— Start MATERIAL SUPPLIED —

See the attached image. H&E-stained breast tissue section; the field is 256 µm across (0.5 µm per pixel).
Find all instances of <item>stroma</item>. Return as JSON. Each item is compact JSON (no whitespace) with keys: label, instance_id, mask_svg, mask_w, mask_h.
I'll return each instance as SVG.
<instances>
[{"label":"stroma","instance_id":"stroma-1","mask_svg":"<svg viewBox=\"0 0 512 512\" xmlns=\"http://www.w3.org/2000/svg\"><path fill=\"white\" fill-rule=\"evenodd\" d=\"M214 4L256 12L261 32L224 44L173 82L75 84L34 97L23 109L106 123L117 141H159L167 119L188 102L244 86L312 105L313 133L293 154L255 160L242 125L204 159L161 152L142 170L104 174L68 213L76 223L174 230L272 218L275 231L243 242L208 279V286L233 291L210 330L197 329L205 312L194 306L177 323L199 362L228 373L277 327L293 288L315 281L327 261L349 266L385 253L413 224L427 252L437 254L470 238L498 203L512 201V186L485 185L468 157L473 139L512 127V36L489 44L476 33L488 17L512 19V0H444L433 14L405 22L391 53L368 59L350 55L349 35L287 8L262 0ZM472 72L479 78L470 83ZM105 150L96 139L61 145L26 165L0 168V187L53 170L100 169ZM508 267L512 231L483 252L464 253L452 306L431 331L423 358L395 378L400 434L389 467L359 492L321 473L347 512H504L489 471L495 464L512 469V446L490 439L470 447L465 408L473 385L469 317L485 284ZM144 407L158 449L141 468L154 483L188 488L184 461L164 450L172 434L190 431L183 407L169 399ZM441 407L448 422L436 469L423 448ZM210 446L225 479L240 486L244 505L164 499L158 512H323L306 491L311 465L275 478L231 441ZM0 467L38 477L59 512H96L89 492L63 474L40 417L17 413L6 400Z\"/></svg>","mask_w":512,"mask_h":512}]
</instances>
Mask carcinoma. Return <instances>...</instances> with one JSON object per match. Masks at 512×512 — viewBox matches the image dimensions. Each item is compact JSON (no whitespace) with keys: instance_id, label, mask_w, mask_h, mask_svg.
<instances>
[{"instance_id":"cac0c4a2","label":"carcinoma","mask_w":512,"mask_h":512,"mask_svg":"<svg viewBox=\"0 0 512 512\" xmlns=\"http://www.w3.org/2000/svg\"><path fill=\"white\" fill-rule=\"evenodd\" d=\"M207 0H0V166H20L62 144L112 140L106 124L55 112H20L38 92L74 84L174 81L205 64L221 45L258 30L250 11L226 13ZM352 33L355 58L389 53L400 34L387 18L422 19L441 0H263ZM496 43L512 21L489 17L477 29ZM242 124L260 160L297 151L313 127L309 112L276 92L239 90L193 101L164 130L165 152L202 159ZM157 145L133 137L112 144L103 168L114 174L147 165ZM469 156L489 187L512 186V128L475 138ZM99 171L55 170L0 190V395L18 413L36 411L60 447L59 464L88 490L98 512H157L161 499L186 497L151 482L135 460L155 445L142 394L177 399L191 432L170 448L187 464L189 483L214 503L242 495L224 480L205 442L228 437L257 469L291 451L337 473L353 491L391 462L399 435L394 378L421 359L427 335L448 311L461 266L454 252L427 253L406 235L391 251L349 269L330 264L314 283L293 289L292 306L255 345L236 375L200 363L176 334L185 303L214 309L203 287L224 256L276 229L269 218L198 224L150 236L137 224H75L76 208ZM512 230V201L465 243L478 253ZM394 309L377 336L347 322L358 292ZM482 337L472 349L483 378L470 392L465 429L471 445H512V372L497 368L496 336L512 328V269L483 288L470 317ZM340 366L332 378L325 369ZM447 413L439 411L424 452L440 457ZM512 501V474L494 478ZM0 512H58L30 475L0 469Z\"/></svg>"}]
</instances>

— End MATERIAL SUPPLIED —

▸ **STATED PROBLEM**
Restate all of the entries exactly, please.

▸ **COMPLETE ANSWER**
See the attached image. H&E-stained breast tissue section; the field is 256 µm across (0.5 µm per pixel).
Find all instances of <item>stroma</item>. Return as JSON. Each item is compact JSON (no whitespace) with keys: label, instance_id, mask_svg, mask_w, mask_h.
I'll return each instance as SVG.
<instances>
[{"label":"stroma","instance_id":"stroma-1","mask_svg":"<svg viewBox=\"0 0 512 512\" xmlns=\"http://www.w3.org/2000/svg\"><path fill=\"white\" fill-rule=\"evenodd\" d=\"M214 4L256 12L261 32L224 44L173 82L75 84L34 97L23 109L106 123L117 141H159L167 119L188 102L244 86L312 105L313 133L293 154L255 160L242 125L204 159L161 152L142 170L104 174L68 213L76 223L174 230L272 218L275 231L243 242L208 279V286L233 291L210 330L197 329L205 312L194 306L177 323L199 362L228 373L277 327L293 288L315 281L327 261L349 266L385 253L413 224L427 252L437 254L470 238L498 203L512 201V186L485 185L468 157L473 139L512 127V36L489 44L476 33L488 17L512 19V0H444L433 14L405 22L391 53L368 59L350 55L349 35L287 8L262 0ZM472 72L479 78L470 83ZM105 150L96 139L61 145L26 165L0 168V187L53 170L100 169ZM508 267L512 231L483 252L464 253L452 306L431 331L423 358L395 378L400 434L389 467L359 492L321 473L347 512H504L489 471L495 464L512 469V446L490 439L470 447L465 408L473 385L469 317L485 284ZM144 407L158 449L141 468L154 483L188 488L184 461L164 450L172 434L190 431L183 407L169 399ZM441 407L448 422L436 469L423 448ZM210 446L225 479L240 486L244 505L164 499L158 512H323L306 491L311 465L275 478L231 441ZM0 467L38 477L59 512H96L89 492L63 474L40 417L17 413L6 400Z\"/></svg>","mask_w":512,"mask_h":512}]
</instances>
Mask carcinoma. Return <instances>...</instances> with one JSON object per match. Masks at 512×512 — viewBox matches the image dimensions. Each item is compact JSON (no whitespace) with keys: instance_id, label, mask_w, mask_h, mask_svg.
<instances>
[{"instance_id":"cac0c4a2","label":"carcinoma","mask_w":512,"mask_h":512,"mask_svg":"<svg viewBox=\"0 0 512 512\" xmlns=\"http://www.w3.org/2000/svg\"><path fill=\"white\" fill-rule=\"evenodd\" d=\"M207 0H0V166H20L62 144L112 140L106 124L55 112H20L38 92L74 84L174 81L205 64L221 45L258 30L250 11L226 13ZM352 33L355 58L389 53L400 34L387 18L422 19L441 0H263ZM496 43L512 21L489 17L477 29ZM242 124L260 160L297 151L313 127L309 112L276 92L239 90L193 101L164 130L165 152L202 159ZM157 145L133 137L112 144L103 168L114 174L147 165ZM469 156L489 187L512 186V128L475 138ZM99 171L55 170L0 190V395L18 413L36 411L60 447L59 464L88 490L98 512H157L161 499L186 497L151 482L135 460L155 445L142 394L177 399L191 432L170 448L187 464L189 483L214 503L242 495L224 480L205 442L228 437L257 469L291 451L337 473L353 491L391 462L399 435L394 378L421 359L427 335L448 311L461 266L454 252L427 253L406 235L391 251L349 269L330 264L314 283L293 289L292 306L255 345L236 375L200 363L176 334L185 303L214 309L203 287L224 256L276 229L269 218L198 224L150 236L137 224H75L76 208ZM512 230V201L465 243L478 253ZM394 309L377 336L347 322L358 292ZM482 337L472 349L483 378L470 392L465 429L471 445H512V372L497 368L496 336L512 328V269L483 288L470 317ZM340 366L332 378L325 369ZM447 413L439 411L424 452L440 457ZM512 501V474L494 478ZM0 512H58L30 475L0 469Z\"/></svg>"}]
</instances>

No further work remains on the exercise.